▸ **Problem requirements**
The required result is a copy of each line below in which "diode" appears.

*** Opening of Material provided ***

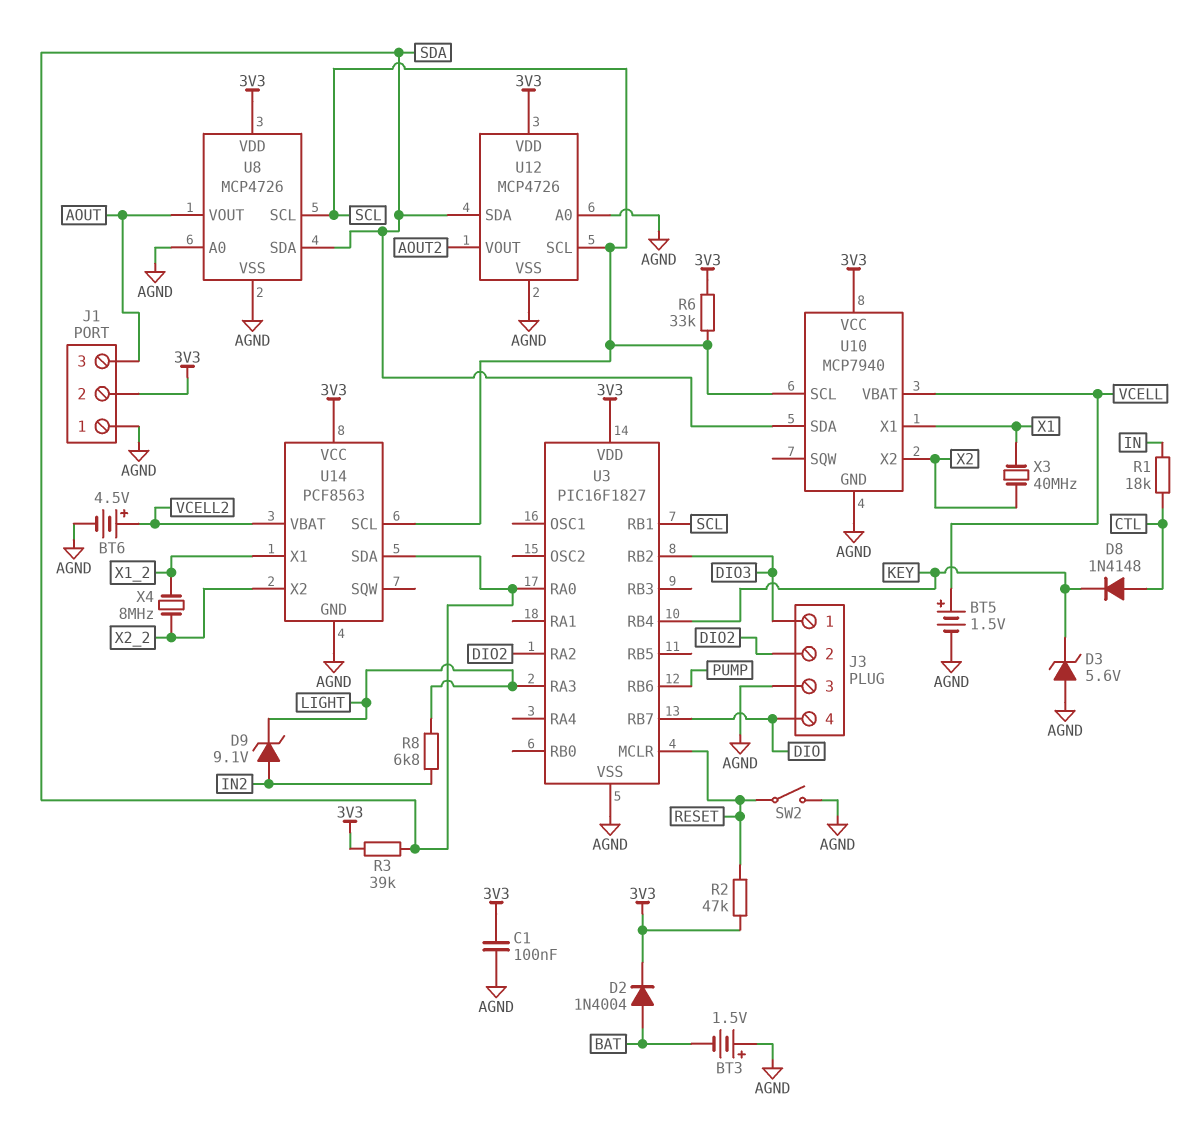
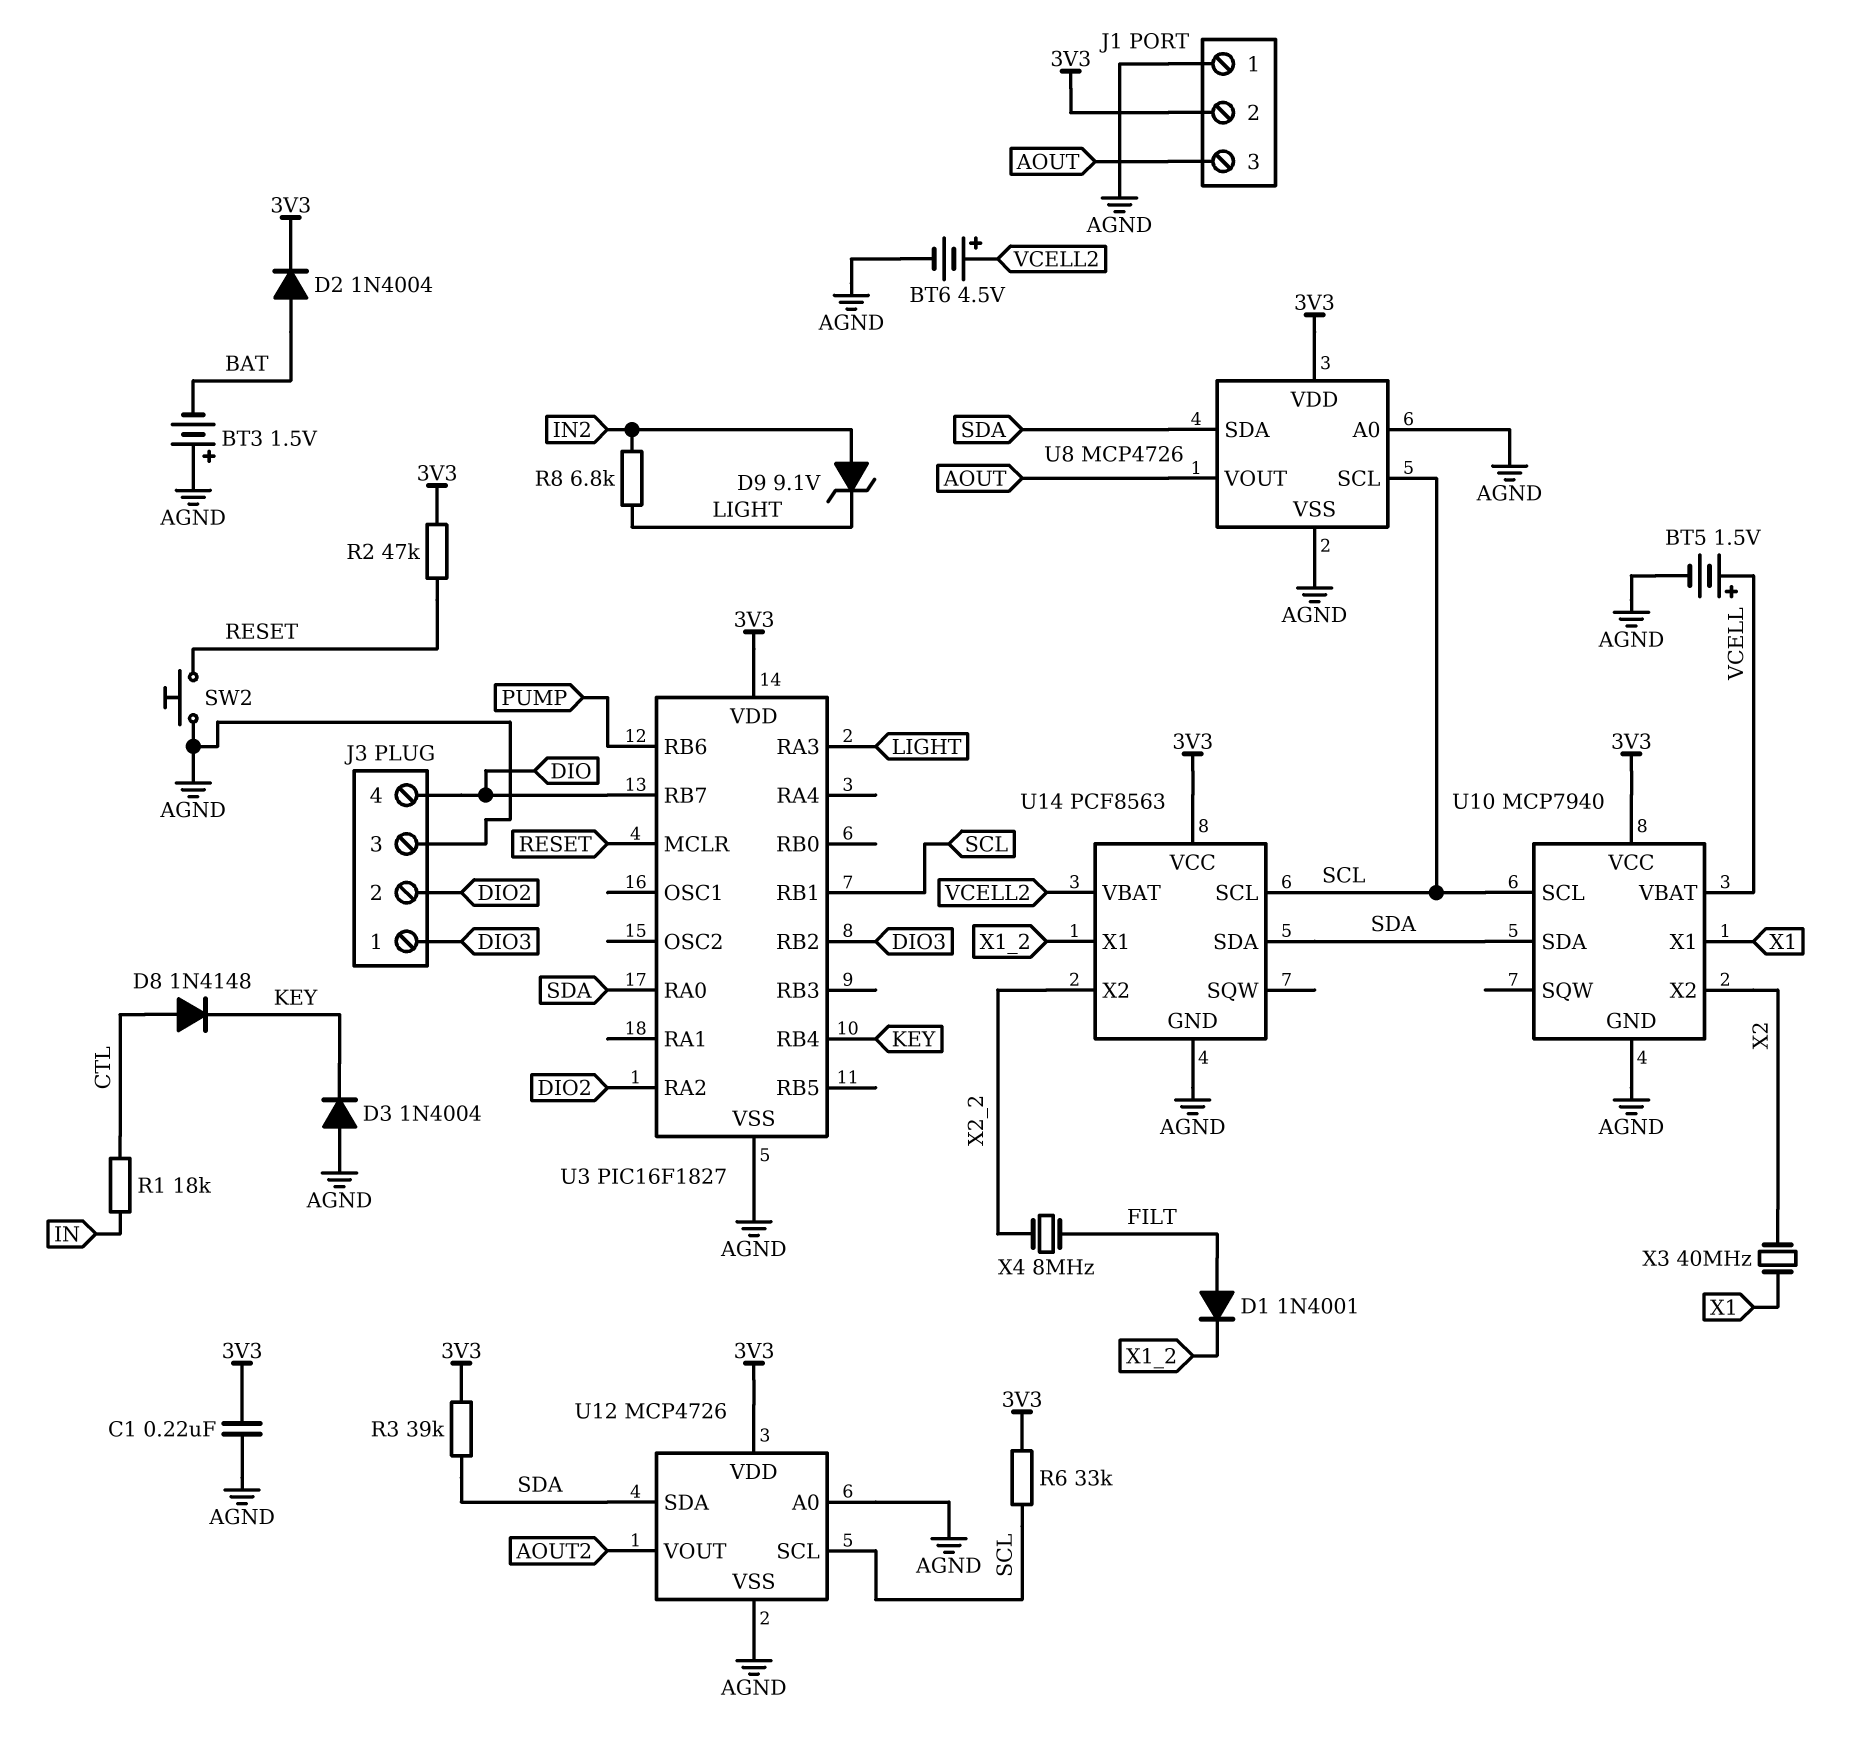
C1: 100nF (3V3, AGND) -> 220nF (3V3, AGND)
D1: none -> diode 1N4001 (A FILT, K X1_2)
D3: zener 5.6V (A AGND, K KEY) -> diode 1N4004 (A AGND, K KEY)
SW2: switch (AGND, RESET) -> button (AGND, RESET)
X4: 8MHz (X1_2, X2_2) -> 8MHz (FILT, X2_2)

*** Close of Material provided ***

▸ **Response**
D1: none -> diode 1N4001 (A FILT, K X1_2)
D3: zener 5.6V (A AGND, K KEY) -> diode 1N4004 (A AGND, K KEY)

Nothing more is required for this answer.